Exercise details: Each entry that follows should be given again word for word; please leave out its pictures.

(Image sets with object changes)
________________________________________

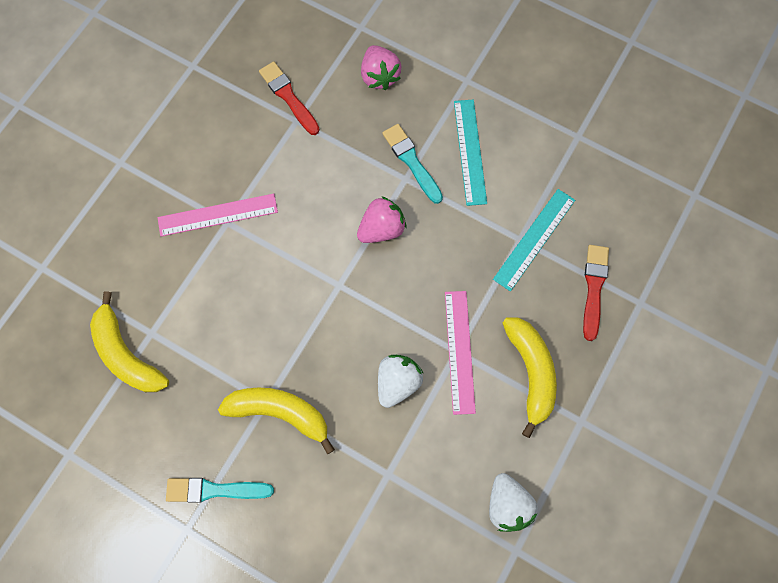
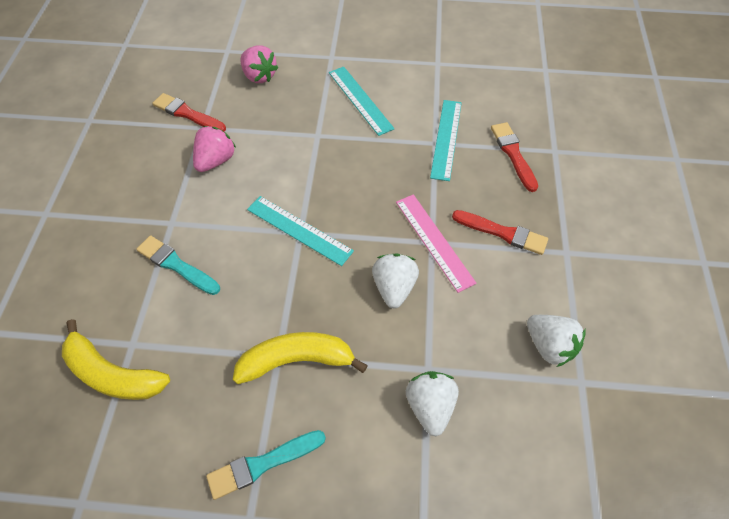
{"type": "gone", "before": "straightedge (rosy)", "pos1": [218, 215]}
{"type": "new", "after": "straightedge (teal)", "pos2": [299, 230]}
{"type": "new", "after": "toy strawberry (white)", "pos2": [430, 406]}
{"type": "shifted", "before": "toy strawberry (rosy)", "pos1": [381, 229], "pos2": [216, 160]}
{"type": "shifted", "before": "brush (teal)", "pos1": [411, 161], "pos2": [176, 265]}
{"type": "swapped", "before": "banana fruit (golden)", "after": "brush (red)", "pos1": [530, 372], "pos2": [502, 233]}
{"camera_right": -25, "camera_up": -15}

________________________________________

Task response:
{"type": "gone", "before": "straightedge (rosy)", "pos1": [218, 215]}
{"type": "new", "after": "straightedge (teal)", "pos2": [299, 230]}
{"type": "new", "after": "toy strawberry (white)", "pos2": [430, 406]}
{"type": "shifted", "before": "toy strawberry (rosy)", "pos1": [381, 229], "pos2": [216, 160]}
{"type": "shifted", "before": "brush (teal)", "pos1": [411, 161], "pos2": [176, 265]}
{"type": "swapped", "before": "banana fruit (golden)", "after": "brush (red)", "pos1": [530, 372], "pos2": [502, 233]}
{"camera_right": -25, "camera_up": -15}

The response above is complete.